[Work item]: Find the line holding "green capsule: 2 -> 3" in the entries below. Give it again exactly, along with every line after it up to and including the line holding "pink plane: 3 -> 4".

[Data for this task]:
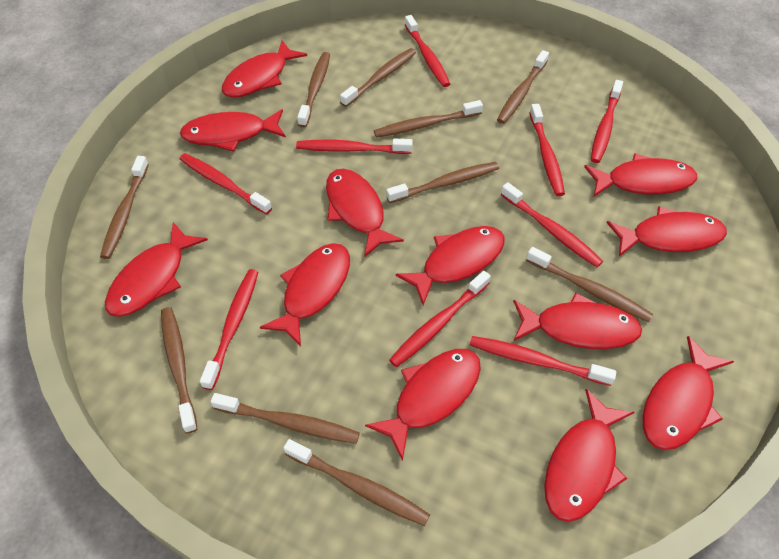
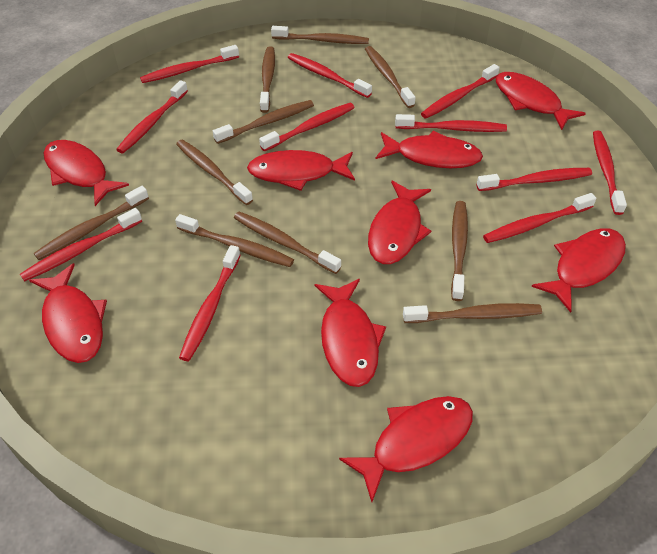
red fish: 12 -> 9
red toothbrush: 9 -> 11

...

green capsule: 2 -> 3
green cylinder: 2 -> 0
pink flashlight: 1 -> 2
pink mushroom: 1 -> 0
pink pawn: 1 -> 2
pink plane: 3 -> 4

[Solved exercise]:
green capsule: 2 -> 3
green cylinder: 2 -> 0
pink flashlight: 1 -> 2
pink mushroom: 1 -> 0
pink pawn: 1 -> 2
pink plane: 3 -> 4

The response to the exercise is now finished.